WRITTEN PROBLEM: Transcribe the rows exactly as they appear, from the line containing "Return every road" through the line containing "road 2 (residential): [(250,196),(0,394)]", including both of those lines.

STORED DATA:
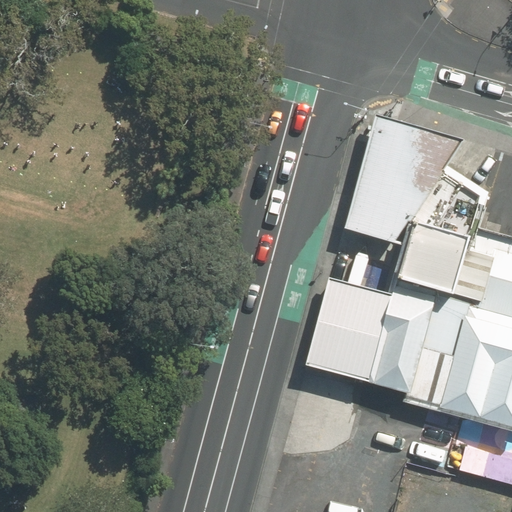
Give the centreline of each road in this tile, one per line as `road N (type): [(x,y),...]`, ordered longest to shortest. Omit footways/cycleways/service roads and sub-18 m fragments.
road 1 (secondary): [(331,33),(204,511)]
road 2 (secondary): [(511,84),(331,33)]
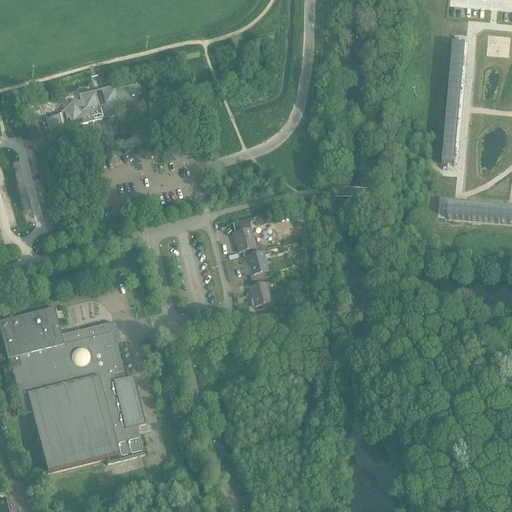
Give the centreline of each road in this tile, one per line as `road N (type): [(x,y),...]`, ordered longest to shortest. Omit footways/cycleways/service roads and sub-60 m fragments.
road 1 (unclassified): [(207,219),(194,169),(273,145),(293,122),(305,82),(310,0)]
road 2 (unclassified): [(0,270),(151,234)]
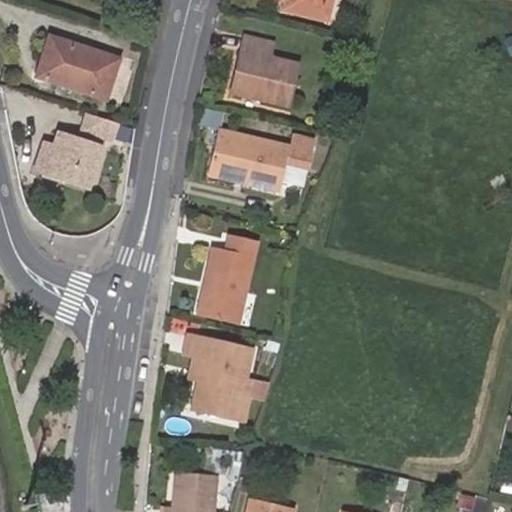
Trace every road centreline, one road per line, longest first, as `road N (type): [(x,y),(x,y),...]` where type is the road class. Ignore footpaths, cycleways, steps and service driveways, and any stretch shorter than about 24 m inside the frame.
road 1 (residential): [(125,315),(192,0)]
road 2 (residential): [(95,511),(125,315)]
road 3 (residential): [(125,315),(39,280),(19,260),(0,202)]
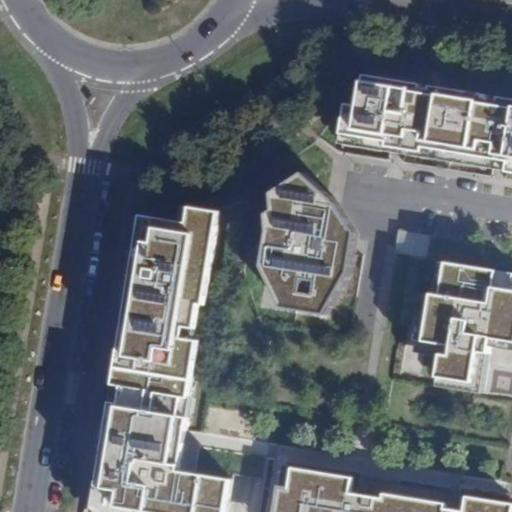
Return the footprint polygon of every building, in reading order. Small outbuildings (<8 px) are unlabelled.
[(422,84),(365,74),(359,106),(347,105),(341,146),(511,174),(511,98),(501,97),(500,103),(488,101),(489,96),(432,86),(431,91),(421,90),(422,84)] [(306,173),(275,193),(276,211),(268,215),(271,233),(266,267),(286,308),(331,316),(354,271),(361,234),(341,203),(306,173)] [(230,511),(235,478),(183,470),(192,417),(183,415),(186,397),(192,398),(201,340),(186,338),(187,326),(198,328),(202,304),(207,304),(222,210),(192,206),(189,221),(142,214),(140,228),(149,230),(147,243),(138,241),(133,274),(142,275),(140,286),(131,285),(122,344),(131,346),(127,367),(118,366),(116,383),(125,385),(122,402),(113,401),(110,417),(120,419),(116,437),(108,436),(101,477),(106,478),(102,500),(110,501),(107,511),(230,511)] [(501,271),(449,262),(445,295),(435,294),(426,342),(445,345),(441,378),(477,385),(482,355),(492,357),(494,341),(511,343),(511,291),(498,289),(501,271)] [(511,511),(511,501),(471,495),(469,510),(450,507),(451,502),(388,492),(387,497),(355,491),(357,476),(297,466),(293,487),(284,486),(279,511),(511,511)]
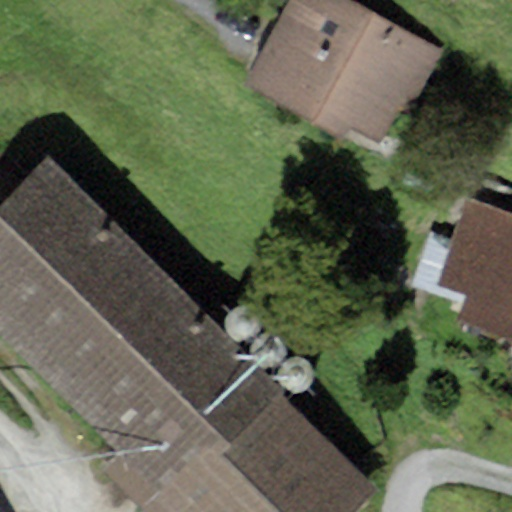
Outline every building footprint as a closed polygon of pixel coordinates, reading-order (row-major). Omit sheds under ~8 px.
[(442,53),(345,0),(291,0),(244,85),(381,162),(442,53)] [(50,162),(0,211),(0,331),(121,451),(102,471),(143,511),(169,511),(286,394),(50,162)] [(511,213),(464,198),(434,286),(468,297),(459,323),(511,341),(511,213)] [(252,334),(255,329),(257,323),(257,317),(254,312),(250,307),(245,305),(239,304),(233,305),(229,307),(225,312),(222,317),(222,322),(223,328),(226,333),(231,336),(236,338),(242,339),(247,337),(252,334)] [(282,360),(285,355),(287,349),(287,344),(285,338),(281,334),(275,331),(269,330),(264,331),(259,334),(255,338),(253,343),(252,349),(253,354),(256,359),(261,363),(266,365),(272,365),(277,363),(282,360)] [(310,387),(314,382),(315,377),(315,371),(313,365),(309,361),(303,358),(298,357),(292,358),(287,361),(283,365),(281,370),(280,376),(282,382),(285,386),(289,390),(294,392),(300,392),(305,391),(310,387)] [(286,394),(169,511),(363,511),(384,490),(286,394)]
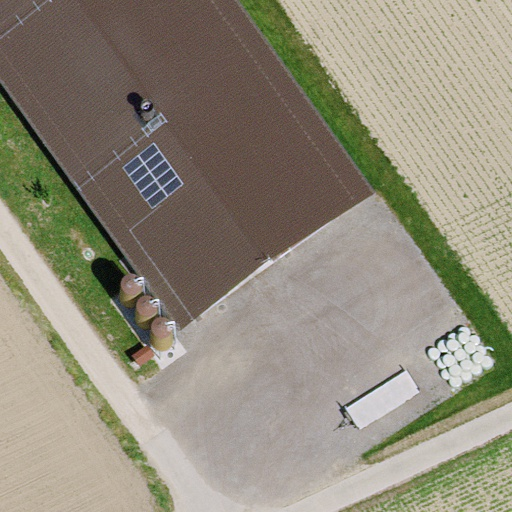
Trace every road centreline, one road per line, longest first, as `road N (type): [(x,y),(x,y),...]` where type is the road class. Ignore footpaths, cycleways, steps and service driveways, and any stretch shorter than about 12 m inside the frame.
road 1 (track): [(206,511),(0,222)]
road 2 (track): [(291,511),(511,410)]
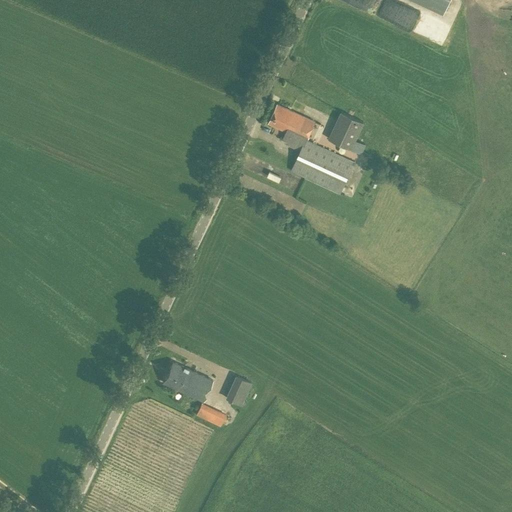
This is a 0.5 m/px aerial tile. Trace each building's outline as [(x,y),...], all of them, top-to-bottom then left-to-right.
[(398,5),(387,0),(383,0),(377,13),(392,19),(398,5)] [(421,0),(446,11),(450,0),(421,0)] [(340,194),(355,161),(307,139),(315,121),(277,104),(268,123),(286,131),(282,139),(288,142),(287,145),(300,151),(291,171),(340,194)] [(344,109),(333,136),(355,146),(364,124),(357,121),(360,115),(344,109)] [(203,400),(212,379),(172,361),(163,382),(203,400)] [(241,405),(251,382),(235,375),(225,397),(241,405)] [(218,431),(222,422),(225,413),(201,402),(193,419),(218,431)]
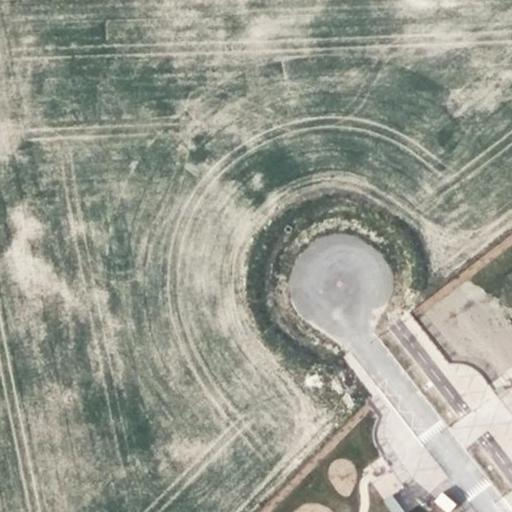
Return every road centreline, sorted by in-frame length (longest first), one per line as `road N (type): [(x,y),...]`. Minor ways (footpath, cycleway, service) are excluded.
road 1 (residential): [(495,511),(282,237)]
road 2 (residential): [(250,196),(0,394)]
road 3 (residential): [(282,237),(511,54)]
road 4 (residential): [(250,196),(98,0)]
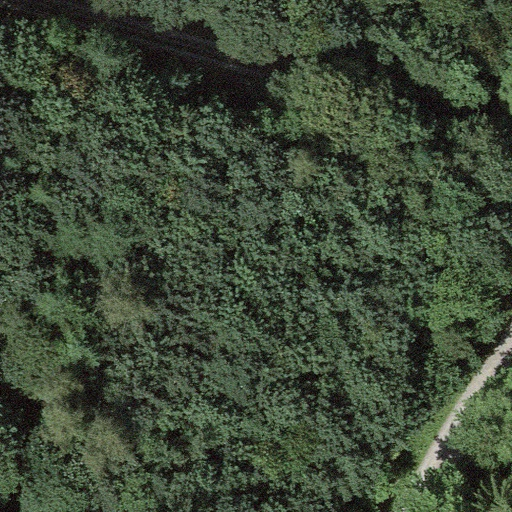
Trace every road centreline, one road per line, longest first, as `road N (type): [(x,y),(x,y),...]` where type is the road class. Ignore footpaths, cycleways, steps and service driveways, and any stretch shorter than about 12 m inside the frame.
road 1 (track): [(511,139),(20,0)]
road 2 (track): [(416,511),(511,339)]
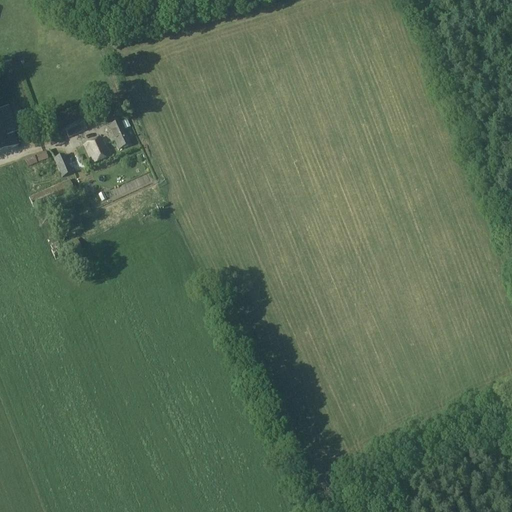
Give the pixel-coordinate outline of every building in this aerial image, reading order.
[(105,118),(118,112),(114,102),(101,108),(105,118)] [(9,108),(0,111),(0,153),(18,146),(13,134),(19,131),(9,108)] [(69,140),(87,131),(82,120),(64,129),(69,140)] [(132,146),(121,122),(108,128),(119,152),(132,146)] [(110,157),(101,138),(84,146),(93,165),(110,157)] [(73,175),(65,156),(54,161),(62,179),(73,175)] [(37,194),(30,198),(28,198),(33,209),(74,191),(69,181),(38,195),(37,194)] [(51,251),(56,262),(82,250),(77,239),(60,247),(58,243),(50,246),(52,250),(51,251)]
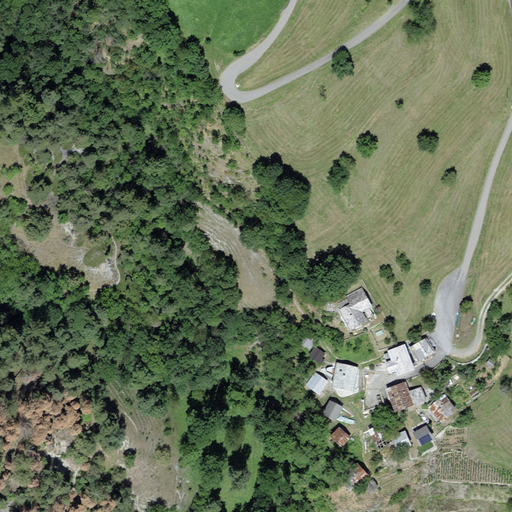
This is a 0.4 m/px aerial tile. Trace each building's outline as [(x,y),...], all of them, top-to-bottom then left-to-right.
[(357,312),(366,308),(360,294),(337,304),(339,308),(335,309),(344,330),(361,322),(357,312)] [(425,340),(412,348),(419,360),(432,353),(425,340)] [(389,352),(394,362),(386,365),(390,374),(398,371),(399,374),(414,368),(404,345),(389,352)] [(357,368),(337,364),(333,386),(352,390),(357,368)] [(316,374),(308,385),(319,392),(326,382),(316,374)] [(408,393),(404,384),(388,391),(396,410),(424,399),(420,388),(408,393)] [(455,410),(444,397),(430,408),(441,421),(455,410)] [(341,407),(330,402),(324,414),(335,419),(341,407)] [(391,441),(382,425),(370,431),(378,447),(391,441)] [(432,439),(426,427),(415,433),(421,445),(432,439)] [(332,437),(342,445),(349,438),(339,429),(332,437)] [(410,445),(404,432),(394,437),(399,449),(410,445)] [(366,474),(357,465),(346,476),(355,485),(366,474)] [(377,489),(372,481),(365,485),(369,493),(377,489)]
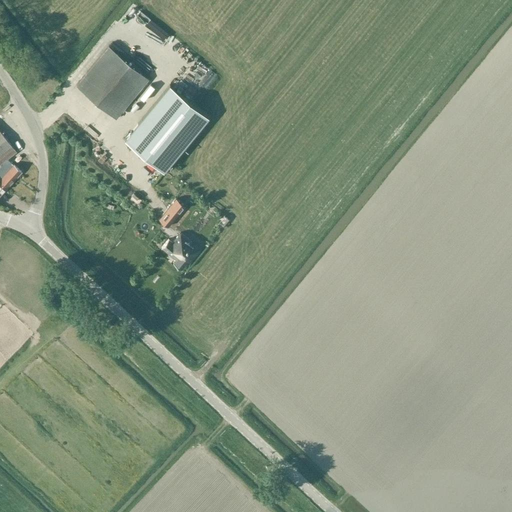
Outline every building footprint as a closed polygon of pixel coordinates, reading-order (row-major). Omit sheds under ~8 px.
[(116,117),(149,77),(110,44),(77,84),(116,117)] [(208,116),(169,84),(125,139),(164,171),(208,116)] [(0,163),(9,157),(16,151),(0,129),(0,163)] [(14,164),(9,157),(0,163),(0,179),(7,186),(22,170),(14,164)] [(133,180),(129,185),(142,196),(146,191),(133,180)] [(185,205),(176,198),(159,218),(168,226),(185,205)] [(181,267),(186,262),(188,264),(197,252),(189,245),(191,242),(180,232),(172,242),(169,239),(168,239),(161,247),(162,248),(162,247),(176,259),(174,261),(173,262),(181,268),(181,267)]
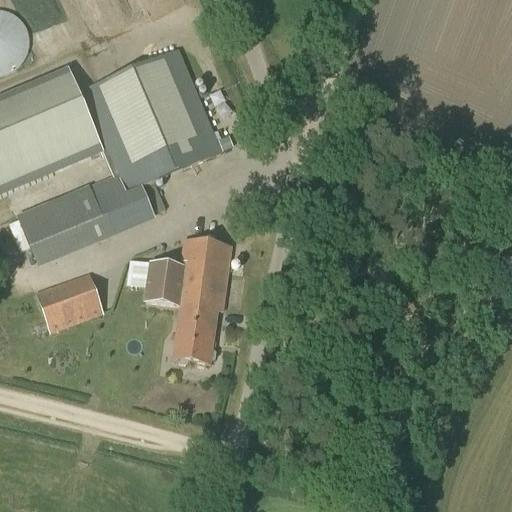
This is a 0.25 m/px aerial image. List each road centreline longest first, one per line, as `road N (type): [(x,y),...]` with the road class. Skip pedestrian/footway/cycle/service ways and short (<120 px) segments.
road 1 (unclassified): [(223,511),(295,171),(226,0)]
road 2 (track): [(234,456),(0,402)]
road 3 (track): [(295,171),(360,0)]
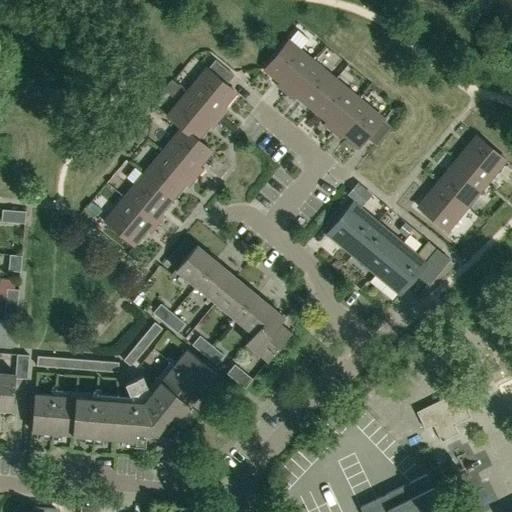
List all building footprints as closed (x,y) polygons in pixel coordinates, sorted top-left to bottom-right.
[(286,93),(313,62),(299,50),(305,43),(294,34),(265,69),(280,82),(277,86),(286,93)] [(187,92),(219,119),(226,110),(223,107),(235,92),(227,85),(234,76),(216,61),(208,70),(207,69),(187,92)] [(313,109),(335,80),(313,62),(286,93),(295,101),(298,97),(313,109)] [(333,132),(359,100),(335,80),(313,109),(328,121),(324,125),(333,132)] [(359,100),(333,132),(341,139),(344,135),(359,147),(366,138),(376,147),(392,128),(381,120),(382,119),(370,109),(378,99),(367,89),(359,100)] [(212,127),(219,119),(187,92),(168,116),(183,128),(197,139),(209,125),(212,127)] [(211,151),(197,139),(183,128),(164,151),(195,177),(202,169),(199,166),(211,151)] [(486,184),(506,160),(478,137),(458,161),(486,184)] [(188,186),(195,177),(164,151),(144,175),(172,198),(185,183),(188,186)] [(438,184),(466,208),(486,184),(458,161),(438,184)] [(161,212),(172,198),(144,175),(125,198),(156,224),(164,215),(161,212)] [(346,194),(363,207),(372,196),(356,182),(346,194)] [(447,231),(466,208),(438,184),(419,208),(426,214),(421,222),(439,238),(445,230),(447,231)] [(134,244),(146,229),(149,232),(156,224),(125,198),(106,221),(134,244)] [(353,253),(377,224),(353,204),(329,233),(353,253)] [(24,223),(25,212),(2,210),(1,221),(24,223)] [(376,272),(400,244),(377,224),(353,253),(376,272)] [(400,244),(376,272),(400,292),(415,274),(428,286),(449,260),(436,249),(423,263),(400,244)] [(194,285),(215,260),(197,245),(176,270),(194,285)] [(8,270),(20,272),(21,256),(10,254),(8,270)] [(211,299),(232,274),(215,260),(194,285),(211,299)] [(229,314),(250,289),(232,274),(211,299),(229,314)] [(5,307),(17,308),(18,290),(7,288),(5,307)] [(246,328),(267,303),(250,289),(229,314),(246,328)] [(166,323),(169,319),(173,314),(160,303),(153,313),(165,323),(166,323)] [(267,303),(246,328),(253,334),(246,343),(268,361),(292,333),(280,323),(285,318),(267,303)] [(15,321),(17,308),(5,307),(4,320),(15,321)] [(185,323),(173,314),(169,319),(166,323),(177,332),(185,323)] [(130,366),(162,328),(154,322),(123,360),(130,366)] [(199,335),(191,344),(204,355),(211,345),(199,335)] [(204,355),(215,365),(223,355),(211,345),(204,355)] [(35,393),(32,431),(135,440),(135,447),(147,448),(148,433),(157,434),(158,436),(159,436),(158,433),(164,426),(176,436),(184,427),(177,422),(217,374),(187,349),(144,402),(35,393)] [(0,409),(14,410),(16,377),(28,378),(30,355),(18,354),(16,374),(0,372),(0,409)] [(117,372),(118,362),(37,356),(36,366),(117,372)] [(244,389),(252,379),(234,364),(226,373),(244,389)] [(130,395),(148,388),(143,376),(125,384),(130,395)] [(454,404),(450,395),(416,412),(425,429),(433,425),(441,442),(458,433),(454,425),(471,417),(462,399),(454,404)] [(445,511),(427,474),(361,506),(363,511),(445,511)]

WORKED ANSWER:
Return every road centreline, sorted by in-frame length (longest first), one per line as `road N (type): [(x,y),...]`. Minor ways (footpath, cycleway, service) are excluded.
road 1 (residential): [(495,511),(282,237)]
road 2 (residential): [(250,196),(0,394)]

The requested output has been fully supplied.